▶ _Exercise description_: Return each line of the listing exactly, though without its images.

▶ _Material for this task_:

* * * * *

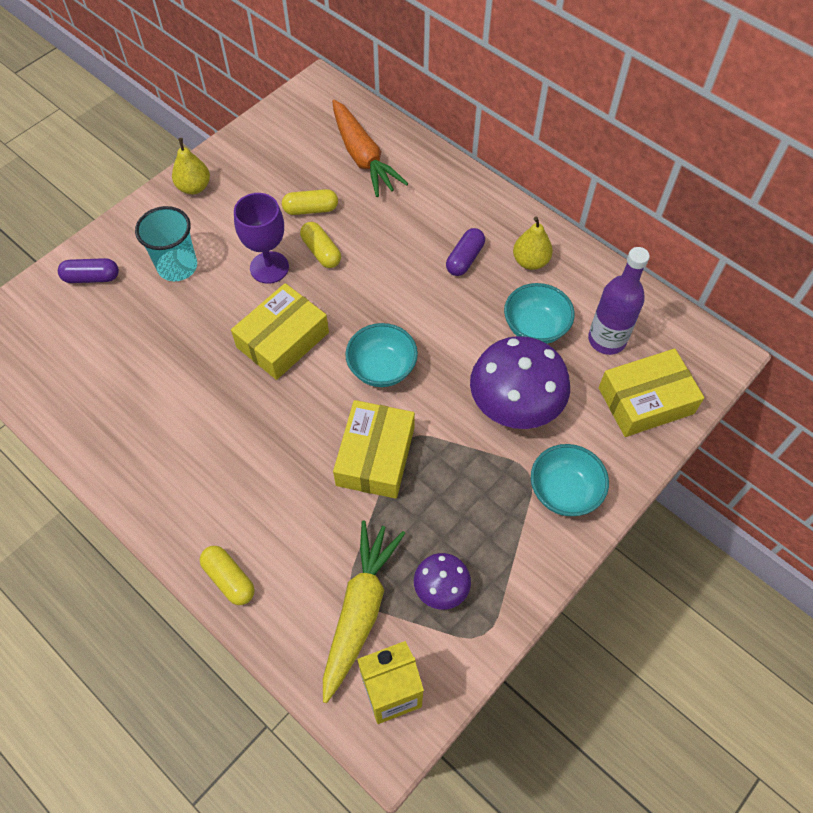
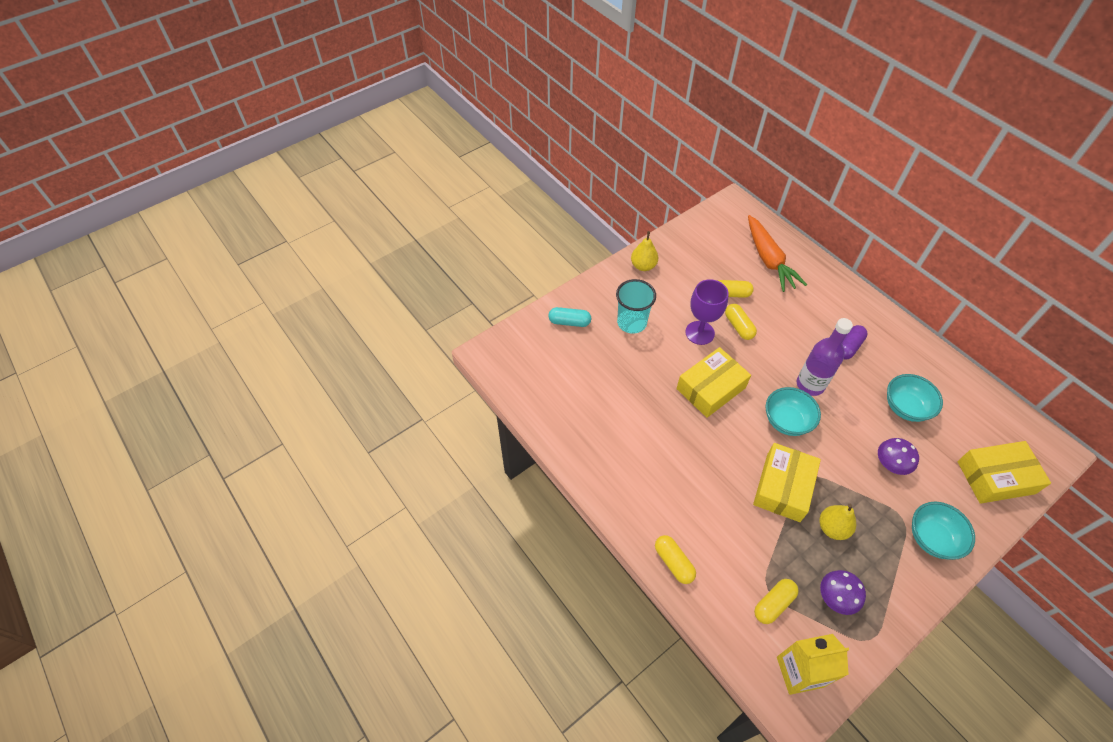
camera: 10 degrees right, 5 degrees down
purple capsule [58,258,119,283] -> turquoise capsule [548,307,591,327]
yellow carrot [323,520,405,703] -> yellow capsule [754,579,799,624]
purple mushroom [470,336,570,429] -> purple mushroom [878,438,919,475], size x0.52
yellow pear [513,217,553,270] -> yellow pear moved to [819,504,856,540]
purple bottle [588,247,650,355] -> purple bottle moved to [797,318,853,396]

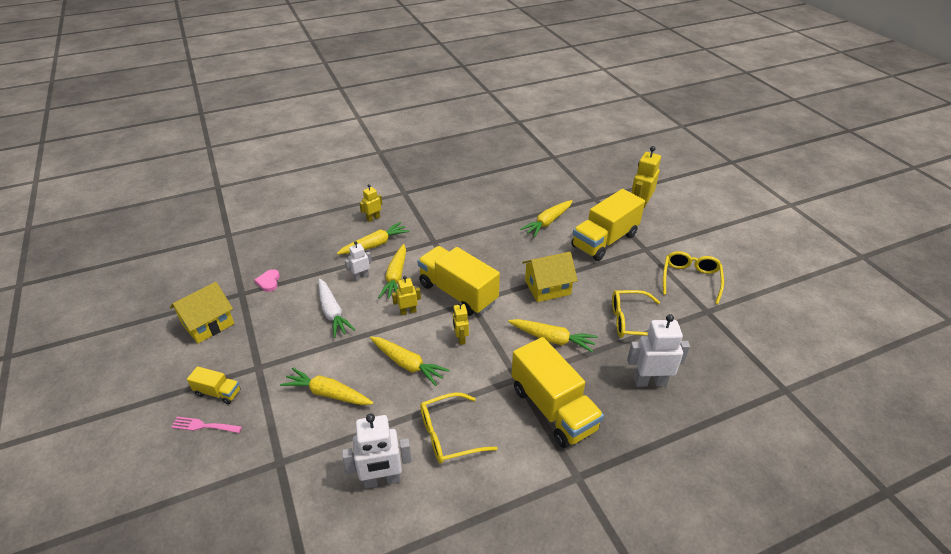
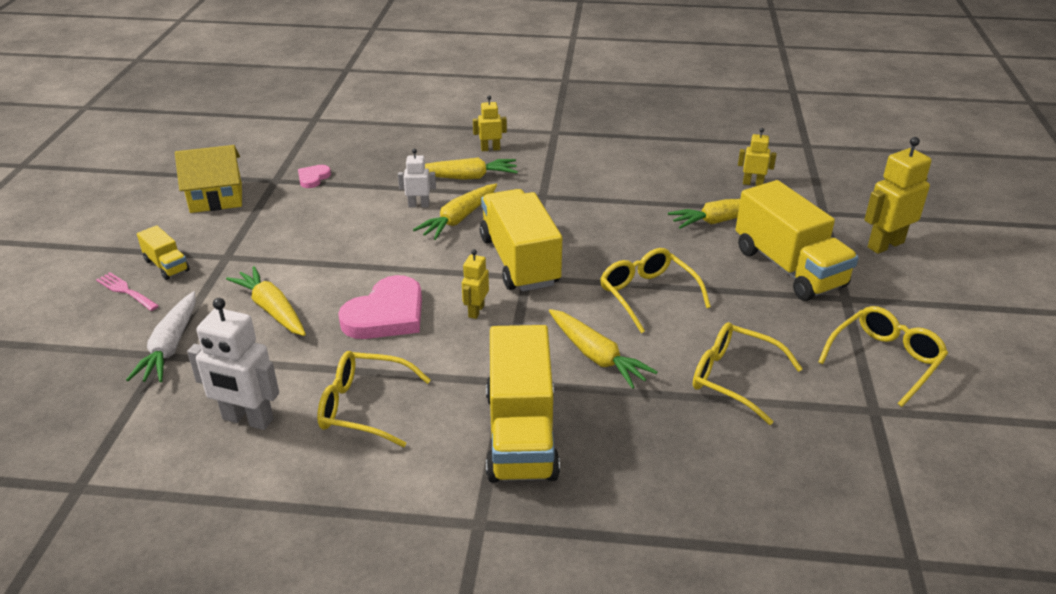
camera: 30 degrees right, 5 degrees down
white carrot [318,279,355,338] -> white carrot moved to [126,291,196,382]
yellow carrot [370,337,450,386] -> pink heart [338,275,422,339]
yellow robot [392,276,421,315] -> yellow robot moved to [738,128,776,186]
yellow house [522,252,578,302] -> yellow glasses [600,248,711,333]
yellow truck [571,189,645,261] -> yellow truck turned 105 degrees counterclockwise [736,180,859,301]
white robot [627,314,690,387] -> none

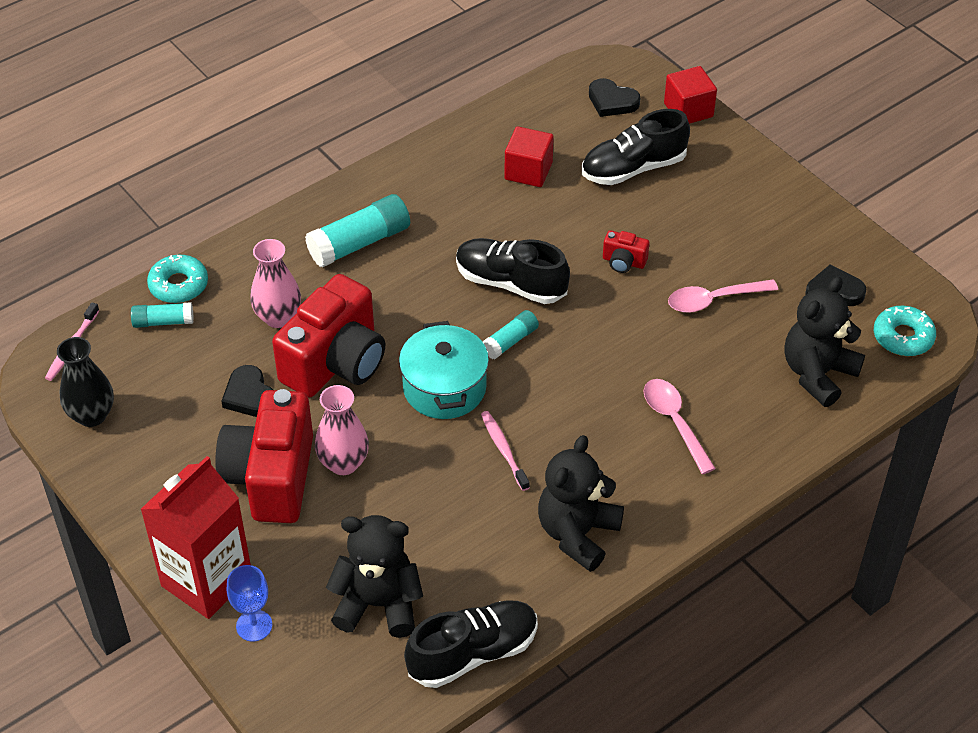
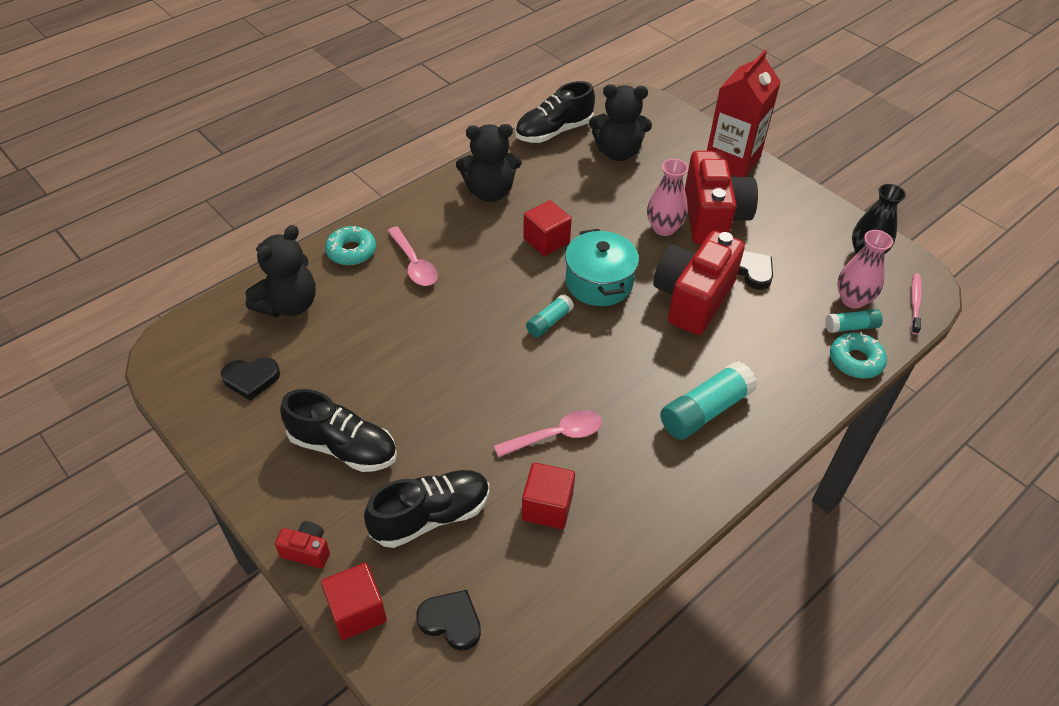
camera: 175 degrees right, 0 degrees up
blue goblet [227,565,272,642] -> none
pink vase [250,239,301,328] -> pink vase moved to [837,230,893,309]
black shoe [456,238,570,304] -> black shoe moved to [280,389,397,472]
pink toothbrush [481,411,530,491] -> red cube [523,200,572,256]
black teddy bear [538,435,624,572] -> black teddy bear turned 60 degrees clockwise [456,124,522,202]
red camera [603,230,649,273] -> red camera moved to [275,521,330,568]
pink spoon [668,279,778,313] -> pink spoon moved to [494,410,602,457]
turquoise donut [874,306,936,356] -> turquoise donut moved to [325,226,376,265]

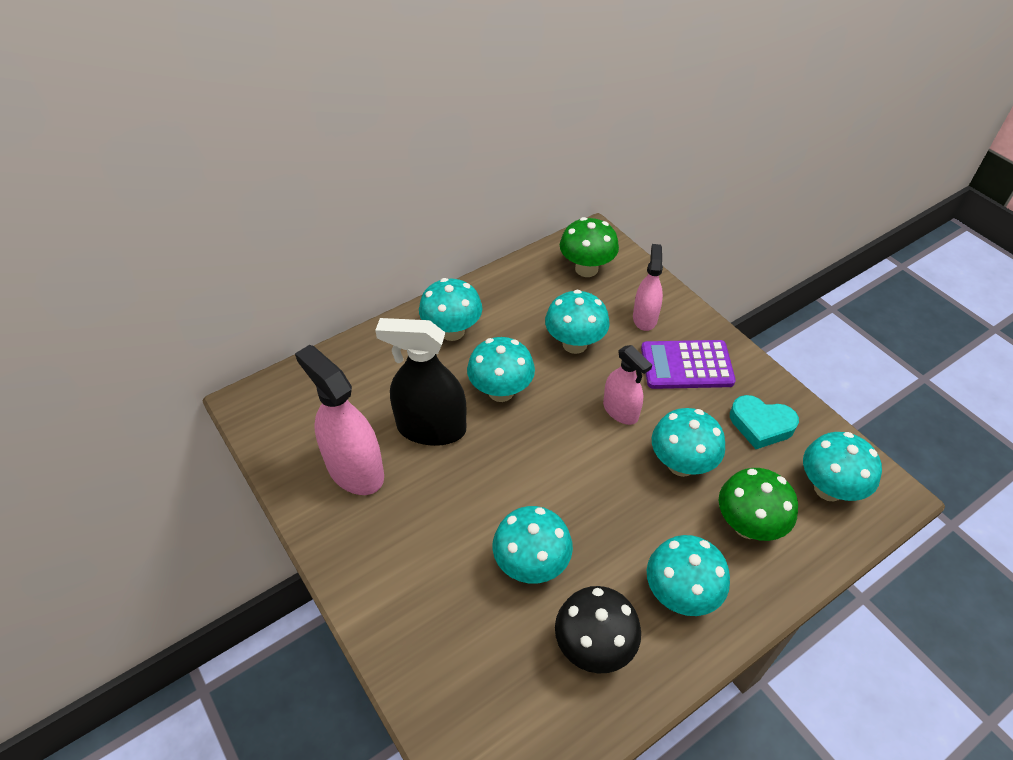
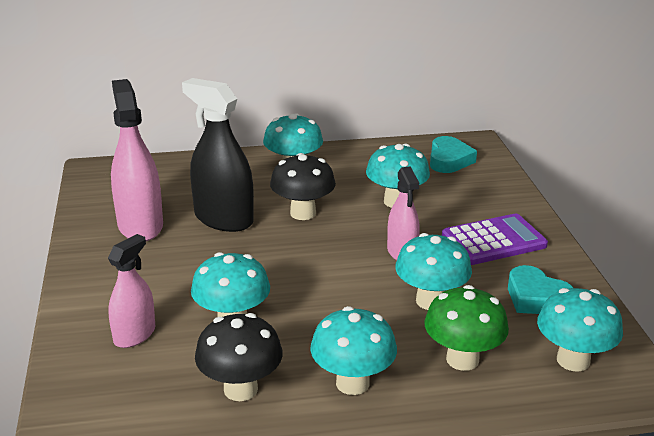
camera: 25 degrees right, 20 degrees down
turquoise mushroom [467,337,535,402] -> black mushroom [270,153,336,220]
green mushroom [560,217,619,277] -> turquoise heart [430,136,477,173]
pink spray bottle [633,244,663,331] -> pink spray bottle moved to [108,234,155,348]
purple calculator [641,340,736,389] -> purple calculator turned 135 degrees clockwise [442,213,548,265]

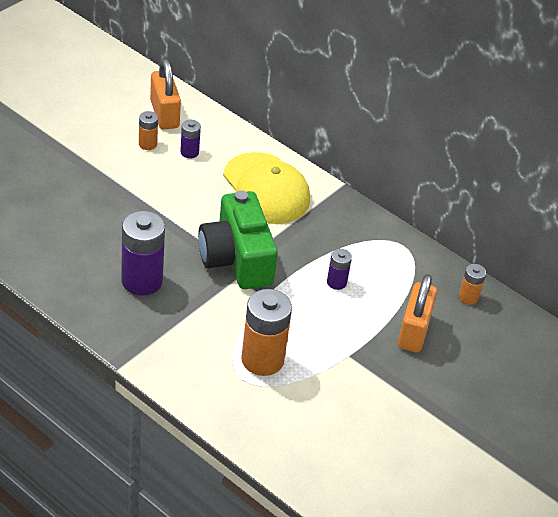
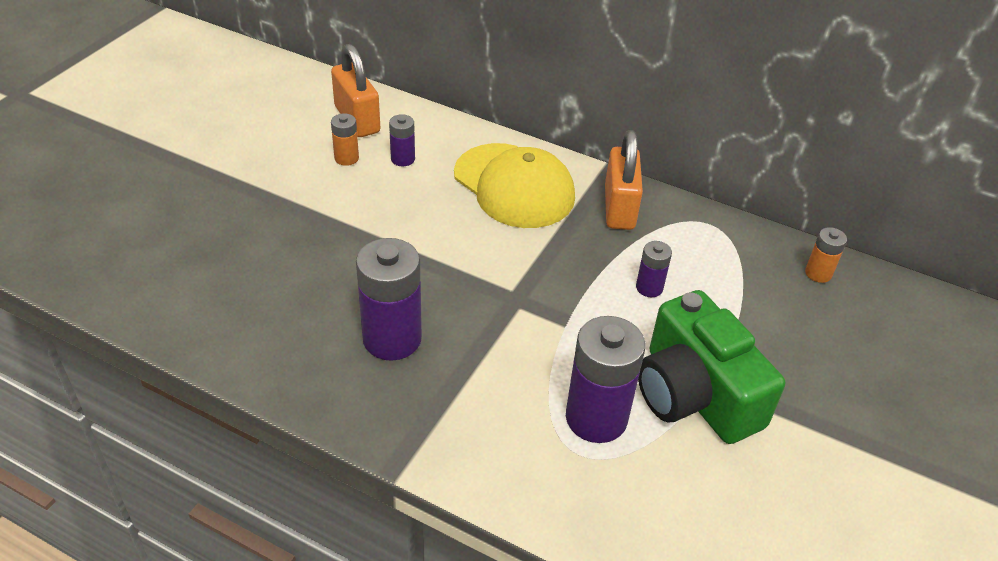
camera: 10 degrees left, 0 degrees up
green camera [198,190,278,289] -> green camera moved to [638,290,785,444]
orange battery [241,289,292,376] -> purple battery [566,316,645,443]
orange padlock [398,274,437,352] -> orange padlock moved to [605,130,643,230]

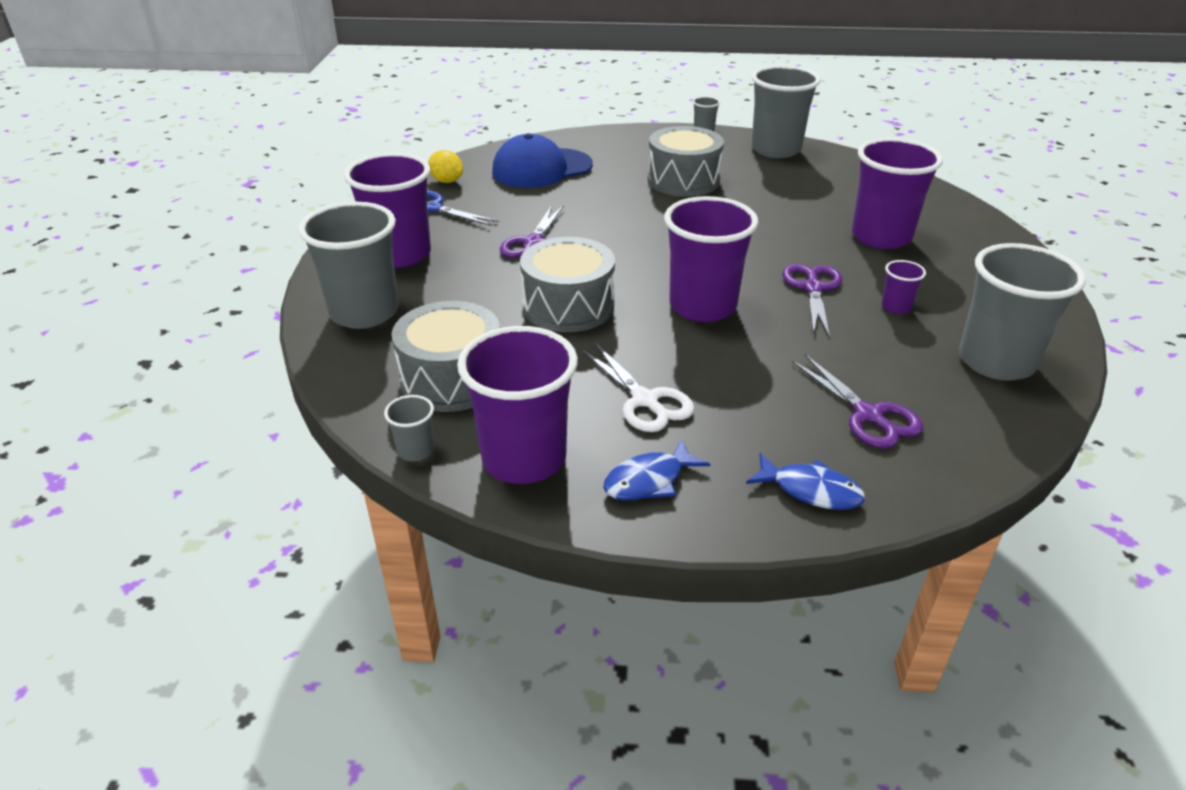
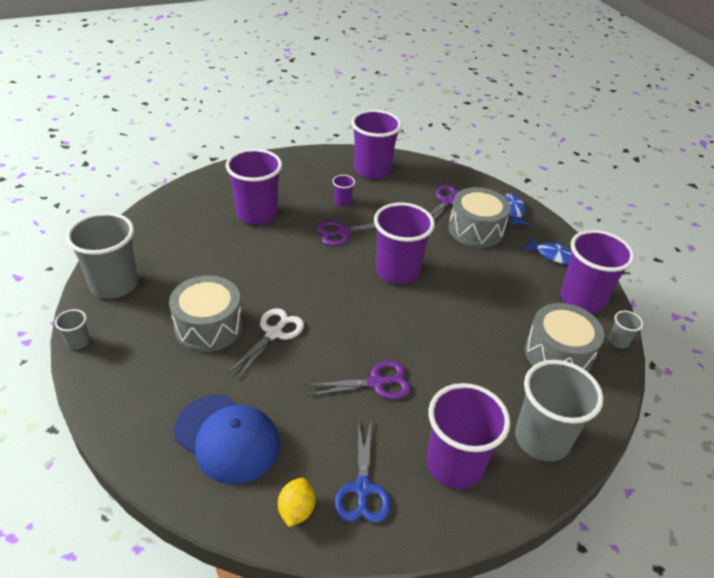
camera: 120 degrees left, 5 degrees up
grey drum [520,237,615,332] -> grey drum moved to [448,187,511,248]
white scissors [581,343,694,432] -> white scissors moved to [228,308,304,380]
grey cup [959,243,1086,381] -> purple cup [351,110,402,179]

* * * * *

▶ _Result_:
camera: 10 degrees right, 5 degrees down
purple capsule [58,258,119,283] -> turquoise capsule [548,307,591,327]
yellow carrot [323,520,405,703] -> yellow capsule [754,579,799,624]
purple mushroom [470,336,570,429] -> purple mushroom [878,438,919,475], size x0.52
yellow pear [513,217,553,270] -> yellow pear moved to [819,504,856,540]
purple bottle [588,247,650,355] -> purple bottle moved to [797,318,853,396]

camera: 30 degrees right, 5 degrees down
white carrot [318,279,355,338] -> white carrot moved to [126,291,196,382]
yellow carrot [370,337,450,386] -> pink heart [338,275,422,339]
yellow robot [392,276,421,315] -> yellow robot moved to [738,128,776,186]
yellow house [522,252,578,302] -> yellow glasses [600,248,711,333]
yellow truck [571,189,645,261] -> yellow truck turned 105 degrees counterclockwise [736,180,859,301]
white robot [627,314,690,387] -> none

camera: 175 degrees right, 0 degrees up
blue goblet [227,565,272,642] -> none
pink vase [250,239,301,328] -> pink vase moved to [837,230,893,309]
black shoe [456,238,570,304] -> black shoe moved to [280,389,397,472]
pink toothbrush [481,411,530,491] -> red cube [523,200,572,256]
black teddy bear [538,435,624,572] -> black teddy bear turned 60 degrees clockwise [456,124,522,202]
red camera [603,230,649,273] -> red camera moved to [275,521,330,568]
pink spoon [668,279,778,313] -> pink spoon moved to [494,410,602,457]
turquoise donut [874,306,936,356] -> turquoise donut moved to [325,226,376,265]

camera: 25 degrees right, 20 degrees down
turquoise mushroom [467,337,535,402] -> black mushroom [270,153,336,220]
green mushroom [560,217,619,277] -> turquoise heart [430,136,477,173]
pink spray bottle [633,244,663,331] -> pink spray bottle moved to [108,234,155,348]
purple calculator [641,340,736,389] -> purple calculator turned 135 degrees clockwise [442,213,548,265]

camera: 10 degrees left, 0 degrees up
green camera [198,190,278,289] -> green camera moved to [638,290,785,444]
orange battery [241,289,292,376] -> purple battery [566,316,645,443]
orange padlock [398,274,437,352] -> orange padlock moved to [605,130,643,230]

camera: 120 degrees left, 5 degrees up
grey drum [520,237,615,332] -> grey drum moved to [448,187,511,248]
white scissors [581,343,694,432] -> white scissors moved to [228,308,304,380]
grey cup [959,243,1086,381] -> purple cup [351,110,402,179]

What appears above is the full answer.